ACTION ITEM:
Images in the data are to be skipped, while every line is restated exactly as written.

•••

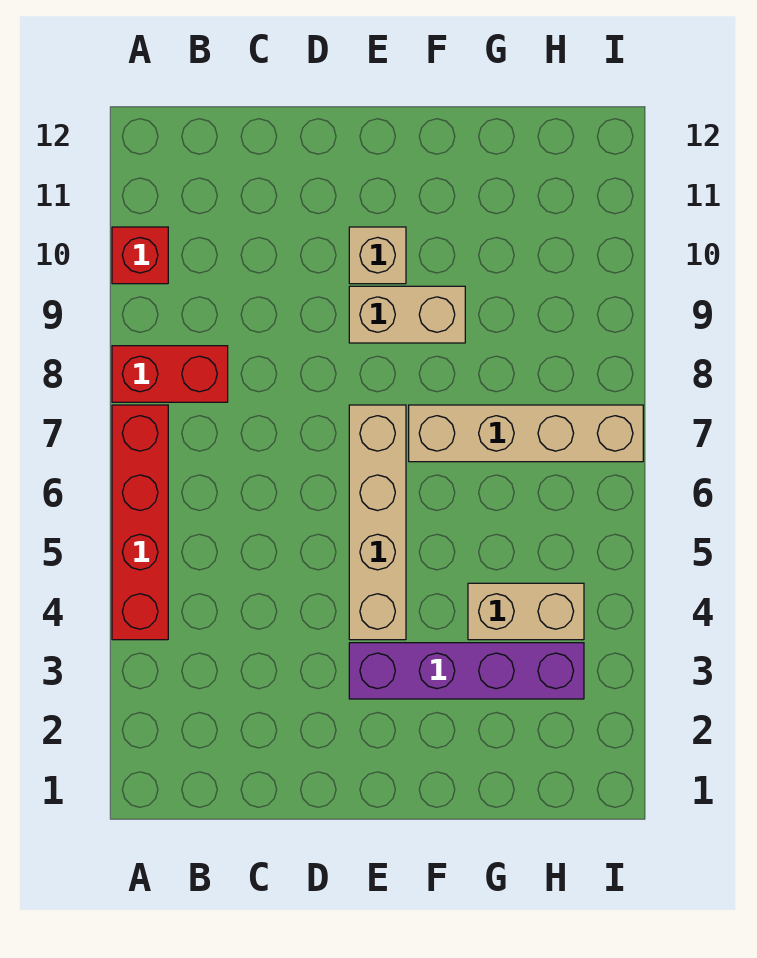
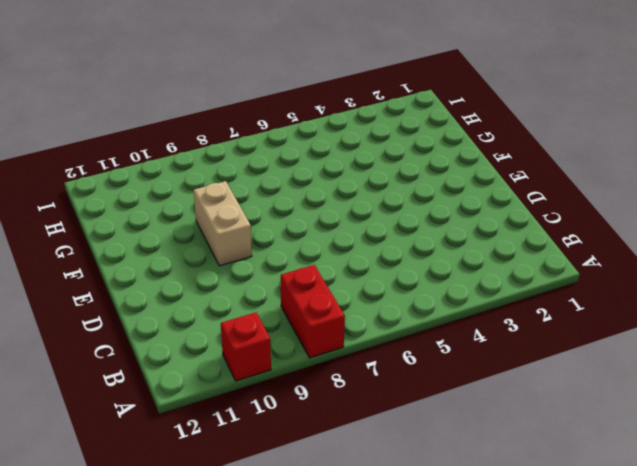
none -> red brick A4:A7 level 1
none -> purple brick E3:H3 level 1

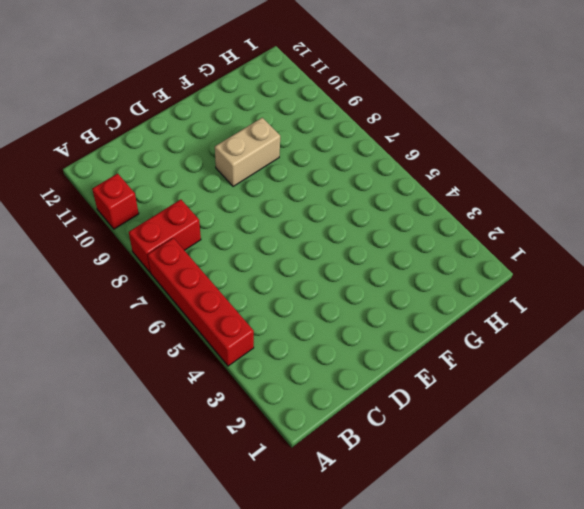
none -> purple brick E3:H3 level 1
none -> tan brick E4:E7 level 1

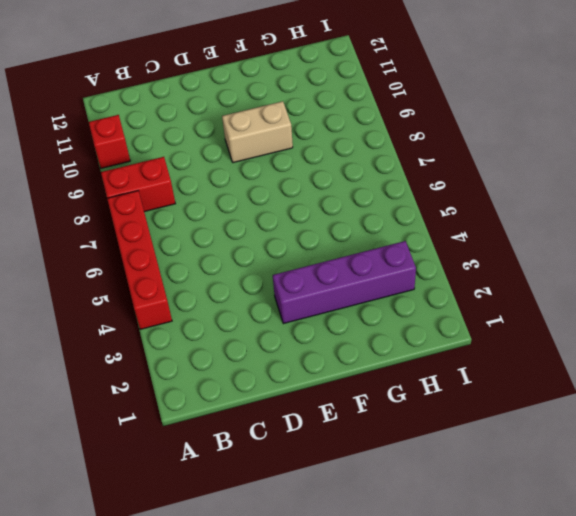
none -> tan brick E4:E7 level 1
none -> tan brick E10 level 1

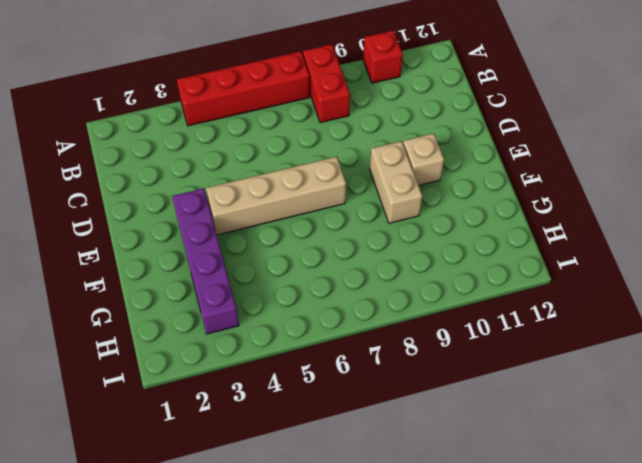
none -> tan brick F7:I7 level 1
none -> tan brick G4:H4 level 1

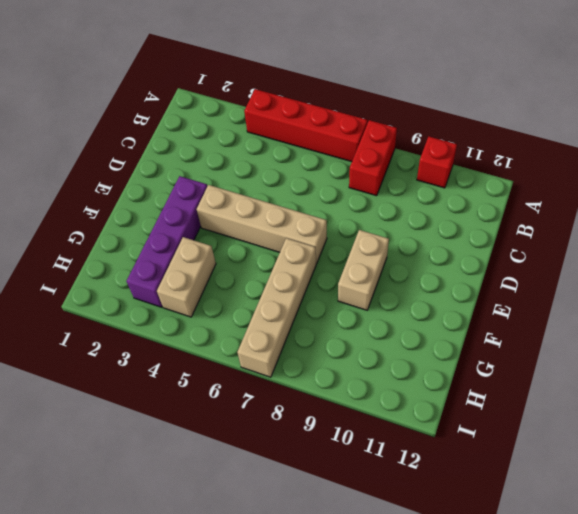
none -> tan brick E10 level 1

•••

SOLUTION FOR THIS PROBLEM:
none -> red brick A4:A7 level 1
none -> purple brick E3:H3 level 1

none -> purple brick E3:H3 level 1
none -> tan brick E4:E7 level 1

none -> tan brick E4:E7 level 1
none -> tan brick E10 level 1

none -> tan brick F7:I7 level 1
none -> tan brick G4:H4 level 1

none -> tan brick E10 level 1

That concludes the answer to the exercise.